(Image sets with object changes)
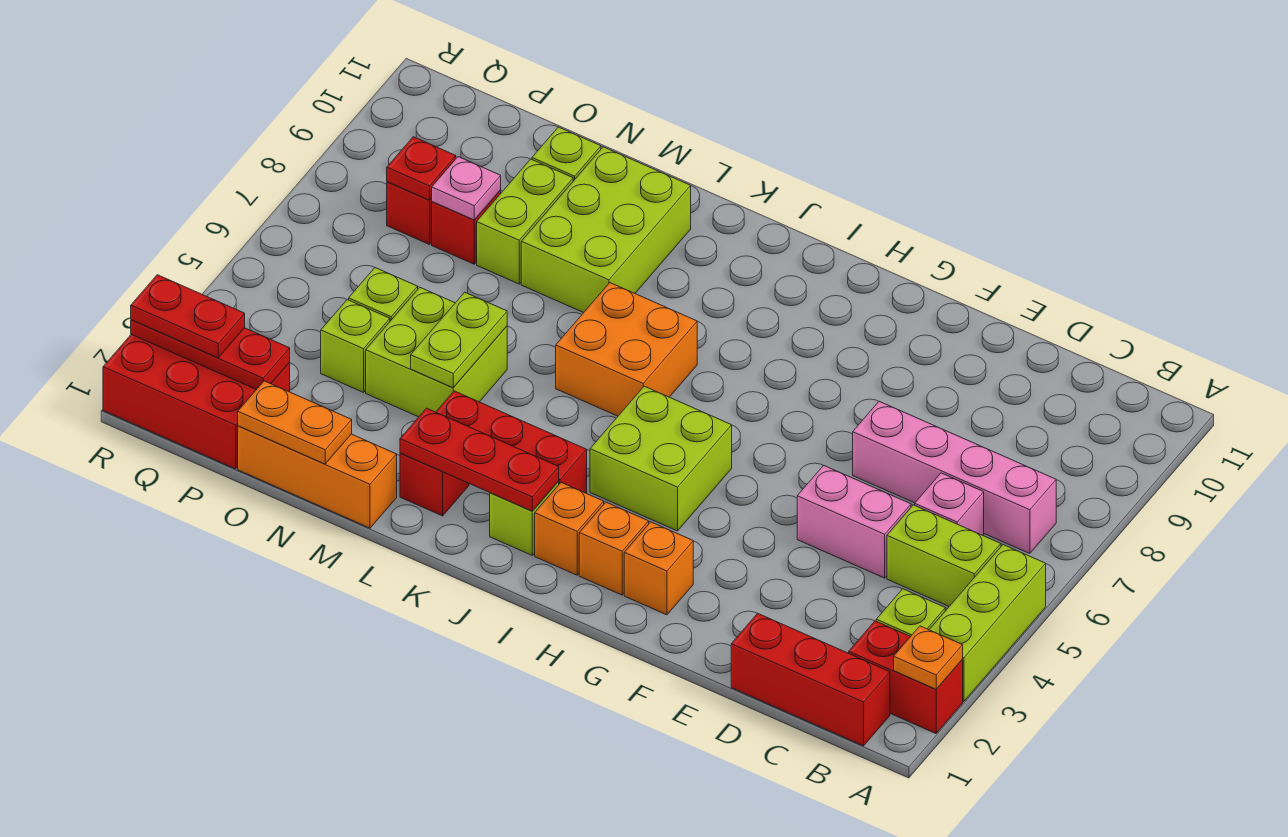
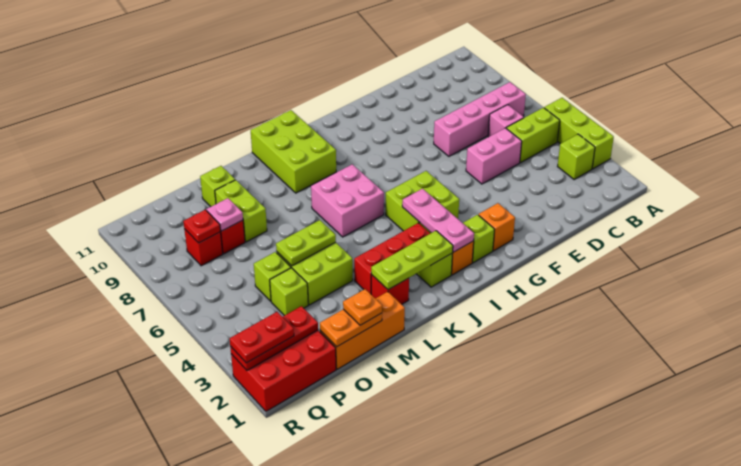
red brick A2:B2 level 1 -> none
orange plate A2 level 2 -> orange plate N1 level 3
red brick B1:D1 level 1 -> none
orange brick H2 level 1 -> lime brick H2 level 1
none -> pink plate I2:I4 level 2
red plate J2:L2 level 2 -> lime plate J2:L2 level 2
orange brick J6:K7 level 1 -> pink brick J6:K7 level 1
lime brick L8:M10 level 1 -> lime brick J9:K11 level 1
lime plate M4:M5 level 2 -> lime plate M5:N5 level 2

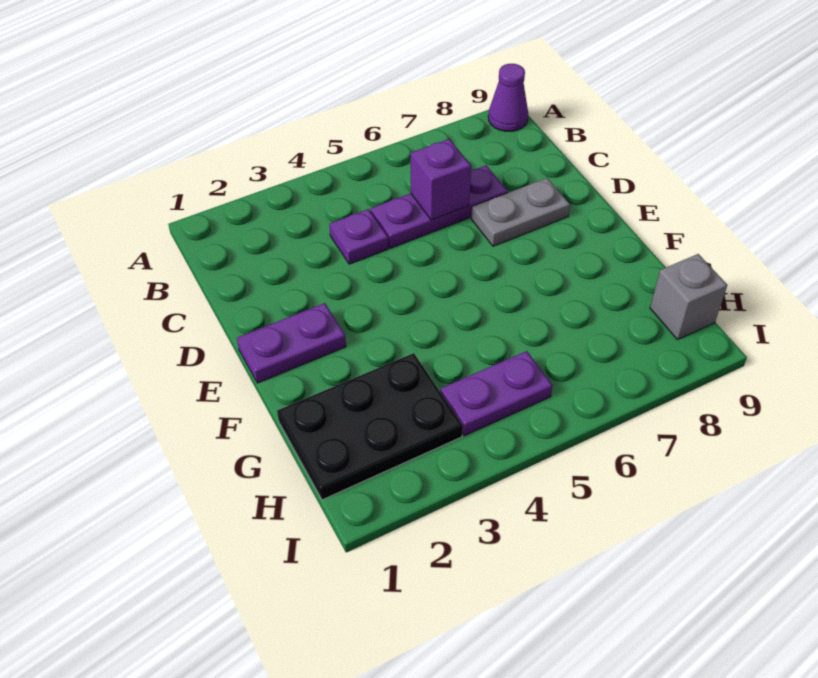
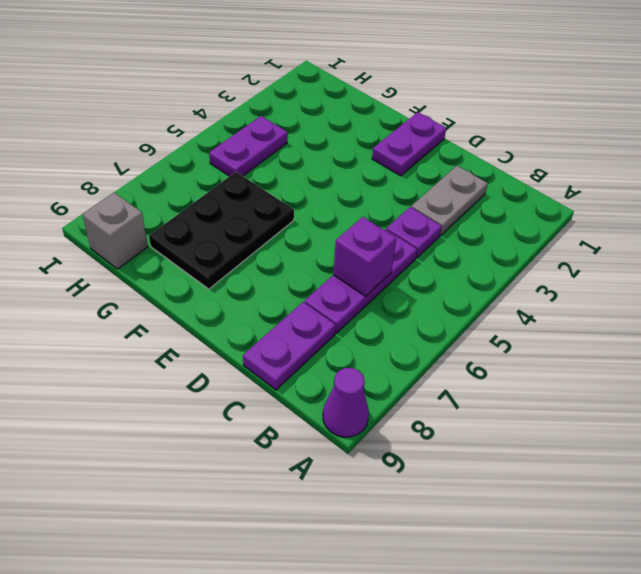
none -> purple plate C8:C9 level 1
grey plate D7:D8 level 1 -> grey plate C2:C3 level 1
black plate G1:H3 level 1 -> black plate F6:G8 level 1

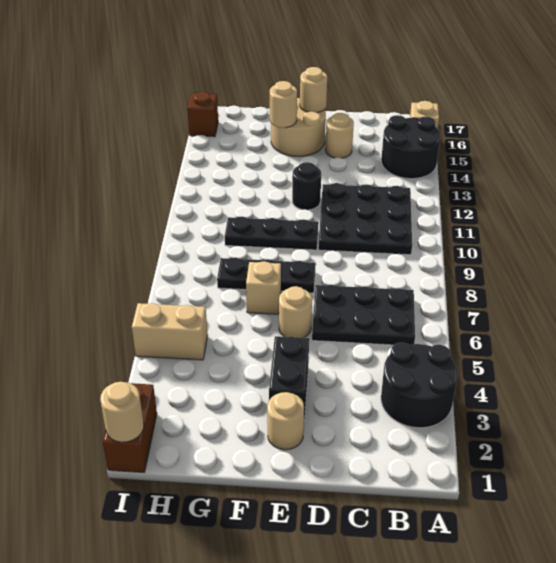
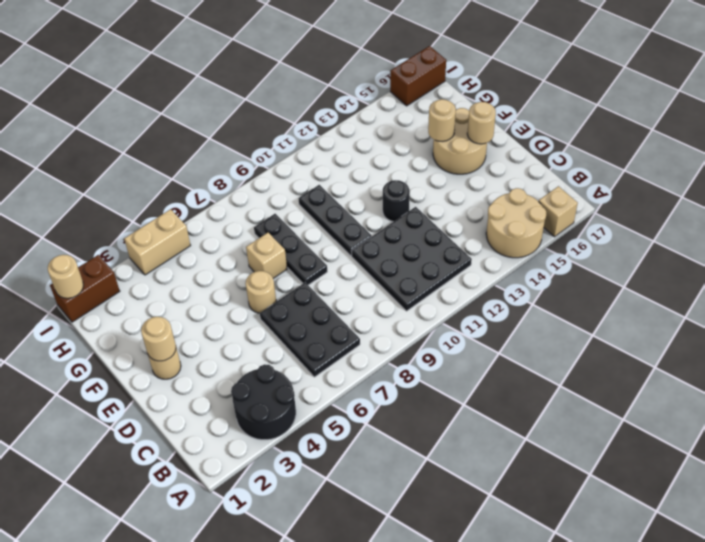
black round brick A14:B15 level 1 -> tan round brick A14:B15 level 1
tan round brick D15 level 1 -> tan round brick E2 level 2
black brick E3:E4 level 1 -> none
tan brick H5:I5 level 1 -> tan brick I4:I5 level 1
brown brick I16 level 1 -> brown brick I16:I17 level 1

→ Exercise description: Among the lines above, which contain the word "orange"? Copy every one.

→ Written solution:
orange plate A2 level 2 -> orange plate N1 level 3
orange brick H2 level 1 -> lime brick H2 level 1
orange brick J6:K7 level 1 -> pink brick J6:K7 level 1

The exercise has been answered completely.